= Problem to work on =
Check each line of the material below for the word "moved". Say how many lines have it, and nothing else.

= Data below =
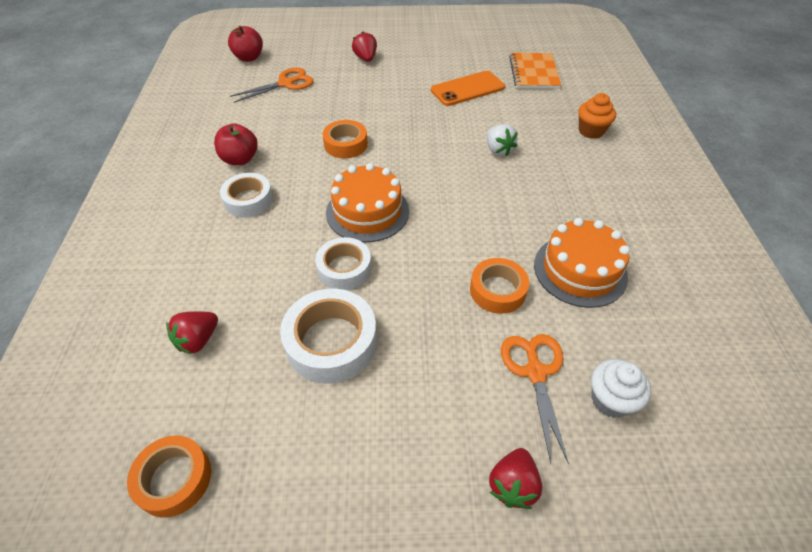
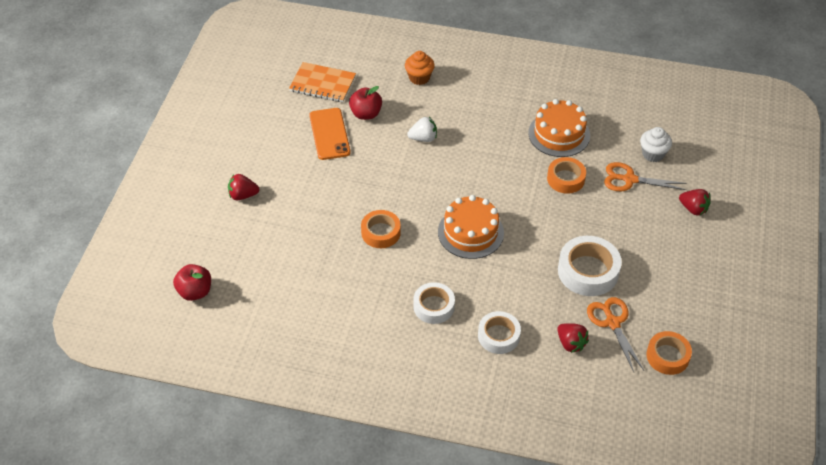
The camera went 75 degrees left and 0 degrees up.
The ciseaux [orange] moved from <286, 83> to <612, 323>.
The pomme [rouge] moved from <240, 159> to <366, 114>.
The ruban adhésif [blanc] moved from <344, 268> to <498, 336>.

= Exercise solution =
3